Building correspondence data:
○ ○ ○ ○ ○ ○ ○

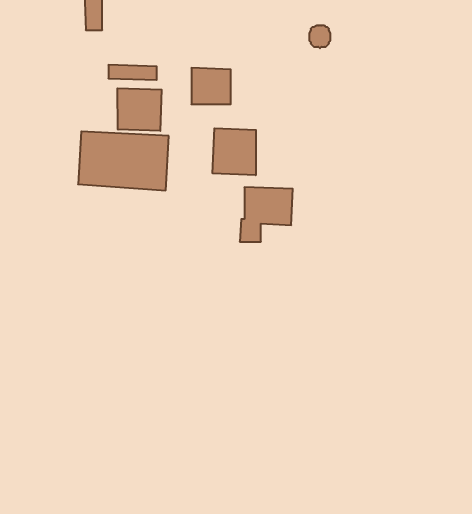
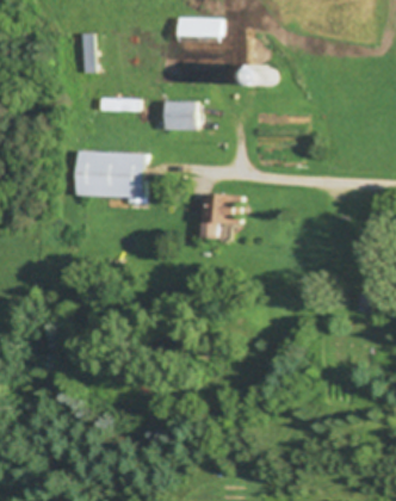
building: [117,88,162,131] -> none
building: [213,128,256,175] -> none

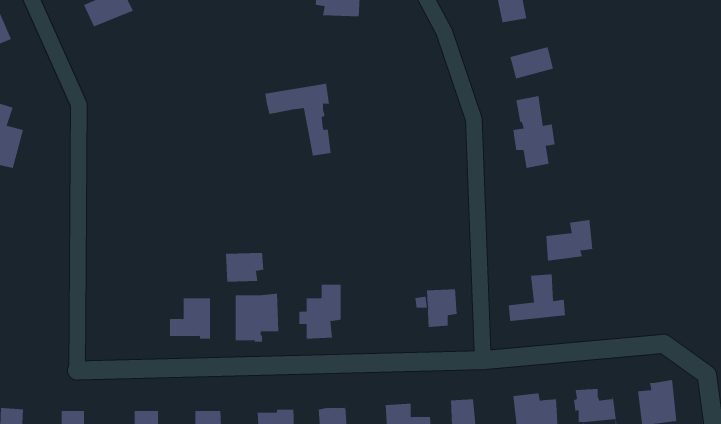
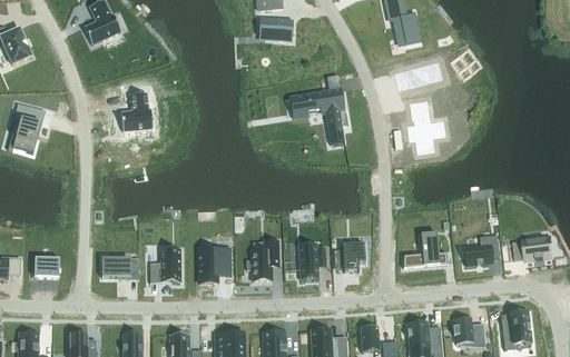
building: [265,83,331,156] -> [294,89,344,143]
building: none -> [121,95,151,132]
building: [546,220,593,261] -> [464,234,500,265]
building: [225,252,264,282] -> none
building: none -> [512,237,552,259]
building: none -> [297,242,326,278]
building: none -> [33,254,59,277]
building: none -> [101,257,138,278]

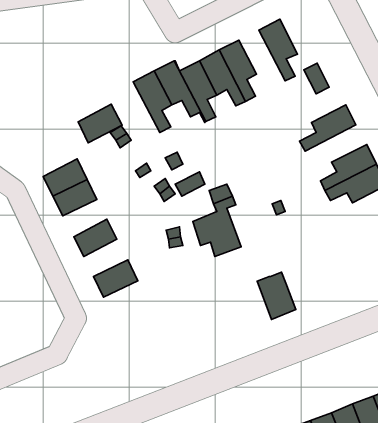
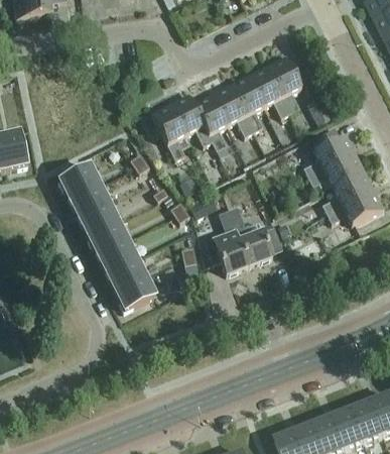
building: none -> [248,66,290,117]
building: [78,104,122,143] -> [59,164,100,200]
building: none -> [308,152,365,187]
building: none -> [87,221,127,255]
building: none -> [106,257,146,292]
building: [257,272,296,319] -> [237,221,272,264]

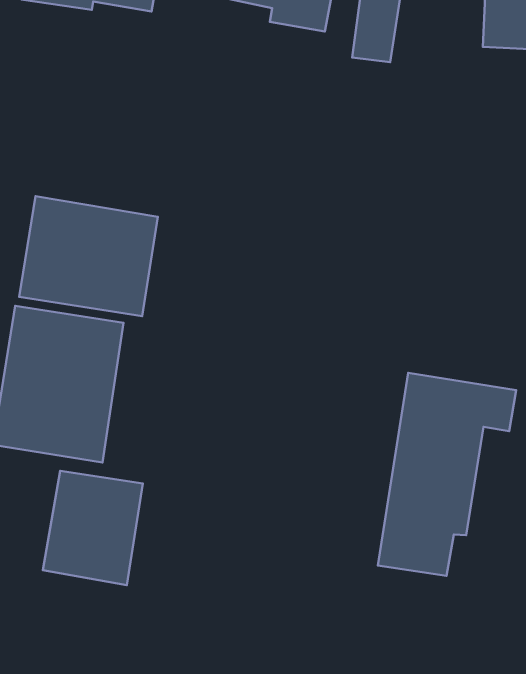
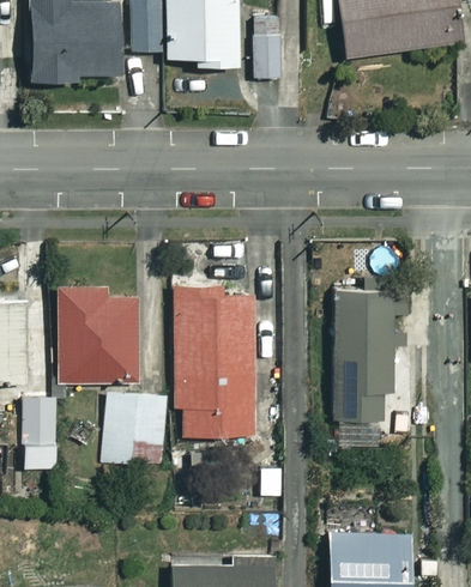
building: [19,196,158,316] -> none
building: none -> [175,284,255,437]

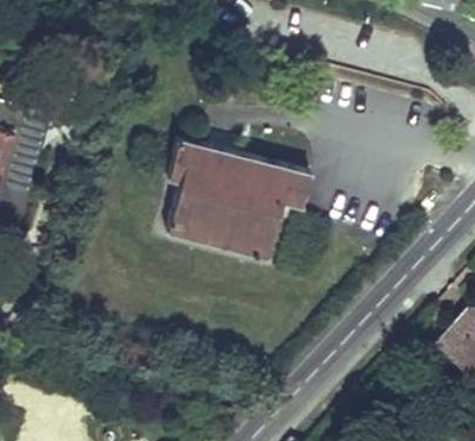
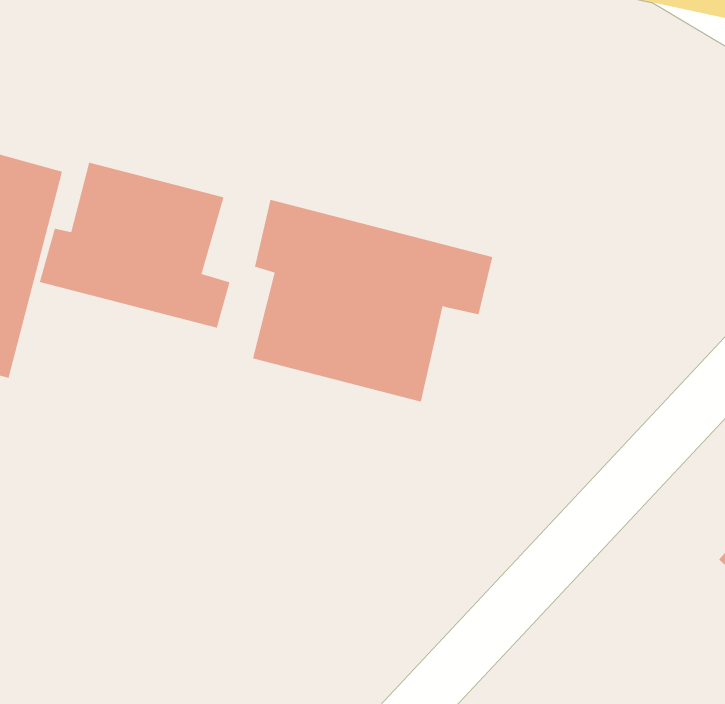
building: none -> [39,162,230,328]

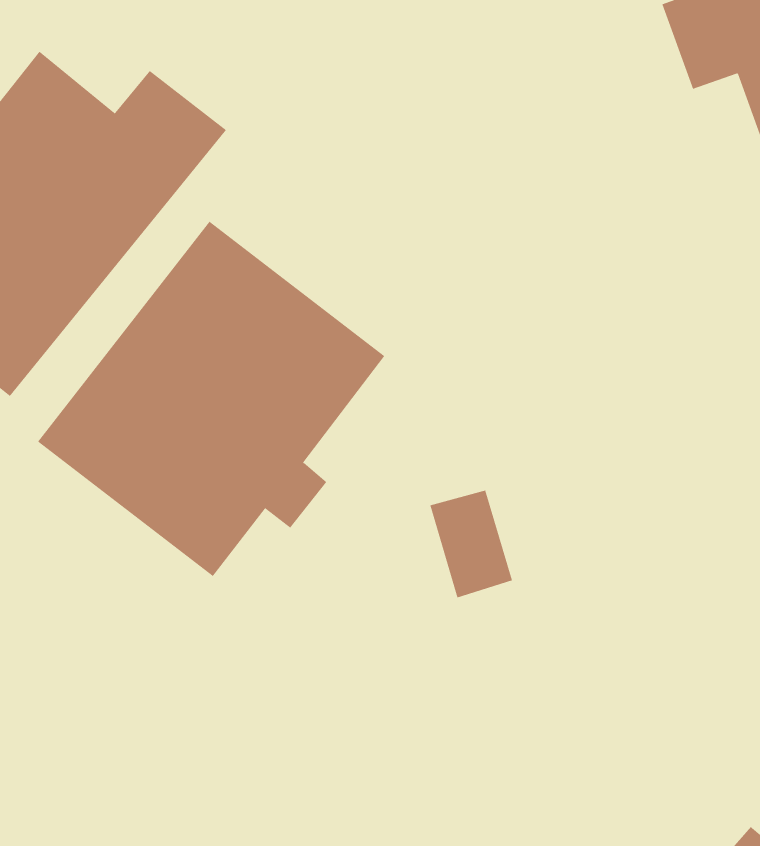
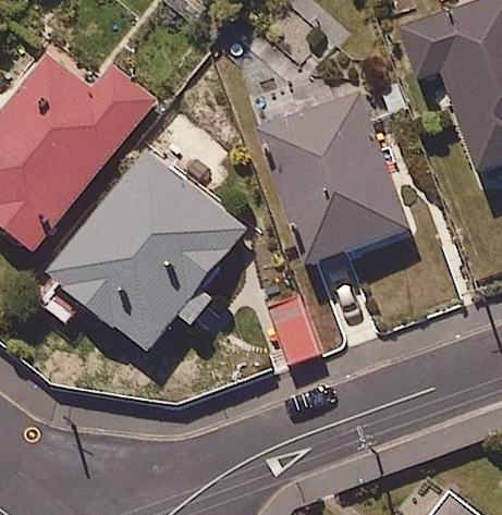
building: none -> [261,89,407,261]

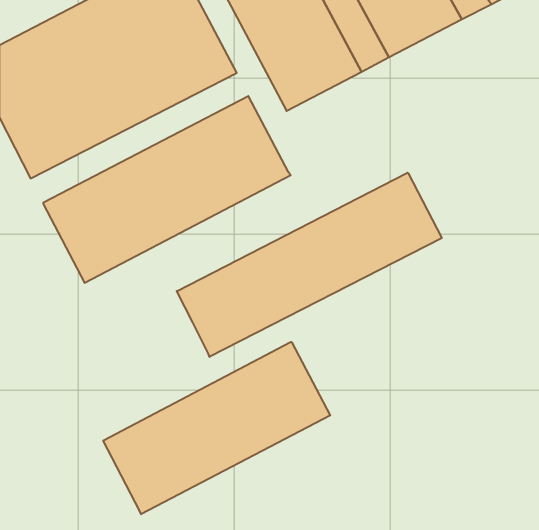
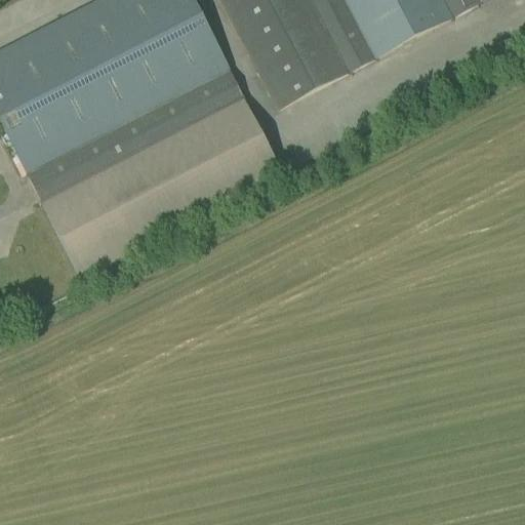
building: none -> [30,71,241,197]
building: [177,173,442,357] -> none
building: [103,342,330,514] -> none

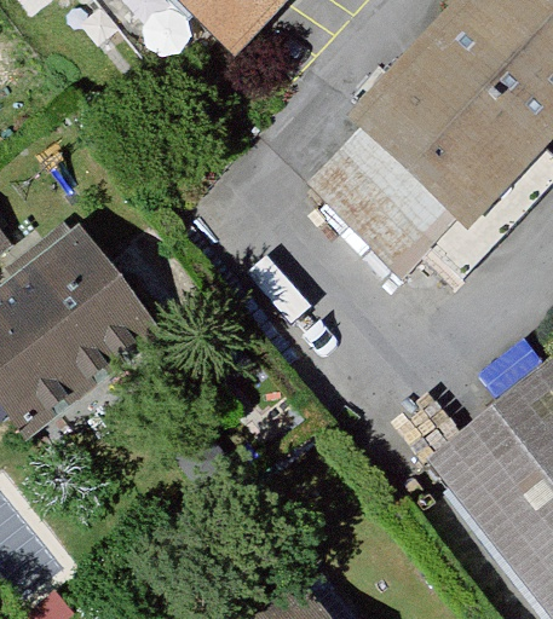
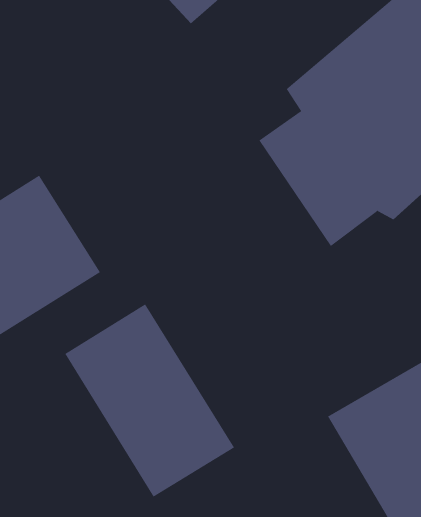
building: none -> [65,304,235,497]

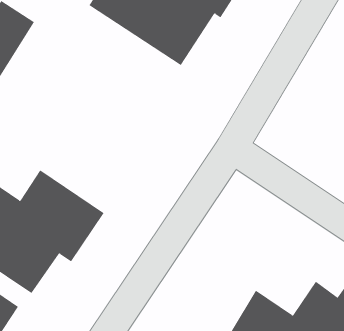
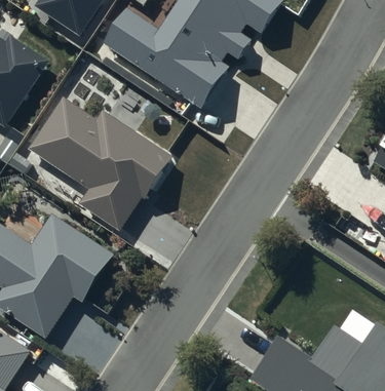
building: none -> [28,95,174,226]

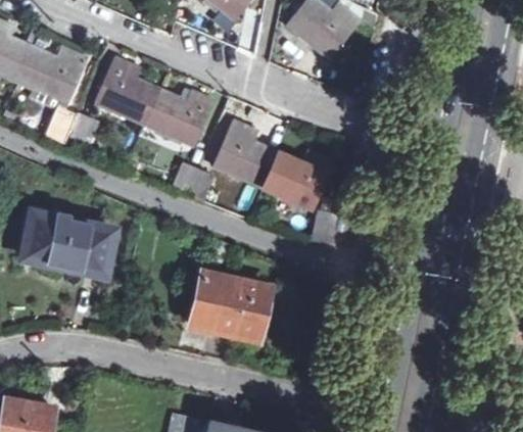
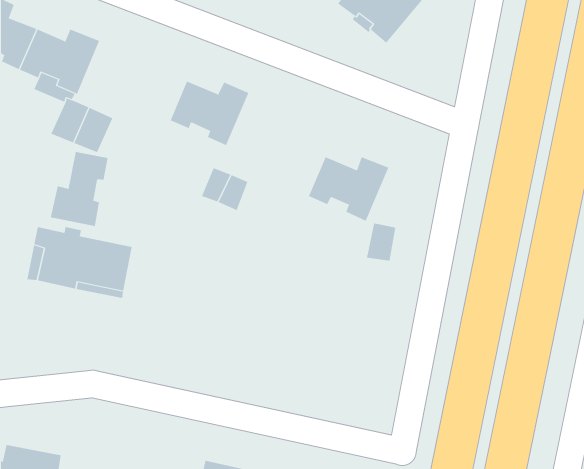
building: [95,58,158,124] -> none
building: [213,121,276,188] -> none
building: none -> [50,151,108,227]
building: [192,273,268,339] -> none

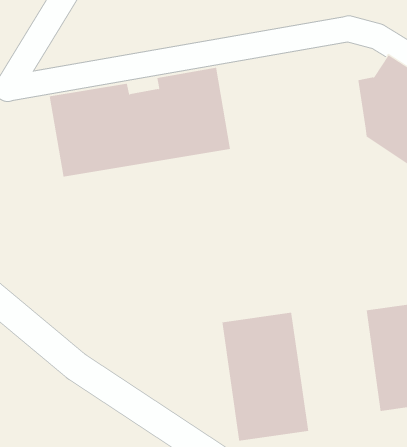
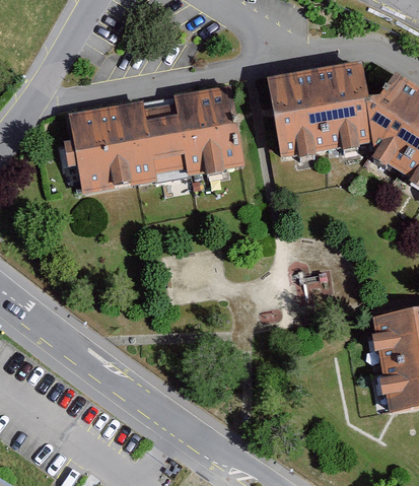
building: none -> [267,62,371,158]
building: [222,312,309,441] -> none

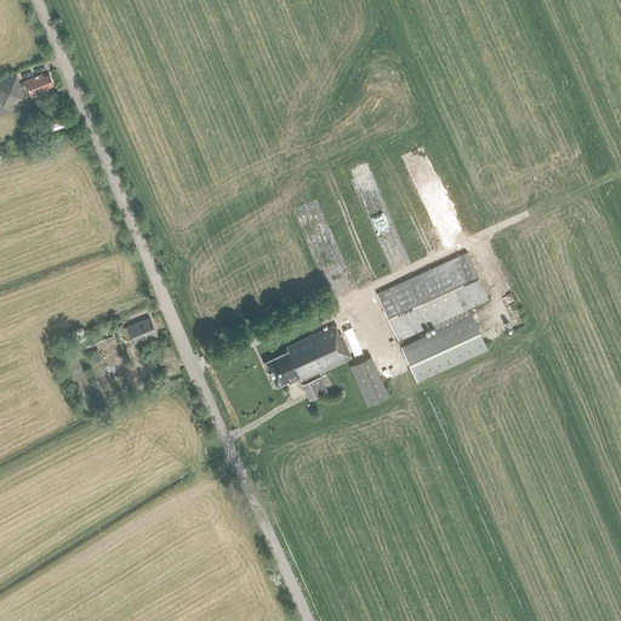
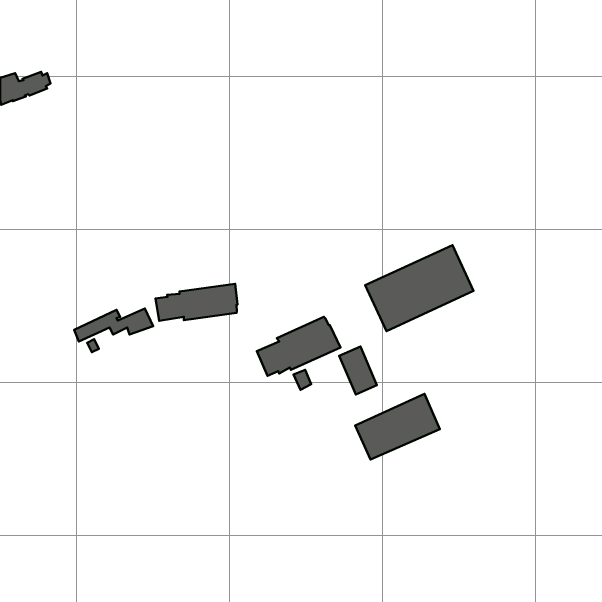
building: none -> [155,284,237,321]
building: [400,314,488,382] -> [355,394,440,460]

○ ○ ○ ○ ○ ○ ○

Brief: Print, exactly as written, the lines above from the first one to the one containing "building: none -> [106,257,146,292]". Leave out pictures.

Solved problem:
building: [117,88,162,131] -> none
building: [213,128,256,175] -> none

building: [265,83,331,156] -> [294,89,344,143]
building: none -> [121,95,151,132]
building: [546,220,593,261] -> [464,234,500,265]
building: [225,252,264,282] -> none
building: none -> [512,237,552,259]
building: none -> [297,242,326,278]
building: none -> [33,254,59,277]
building: none -> [101,257,138,278]

building: none -> [248,66,290,117]
building: [78,104,122,143] -> [59,164,100,200]
building: none -> [308,152,365,187]
building: none -> [87,221,127,255]
building: none -> [106,257,146,292]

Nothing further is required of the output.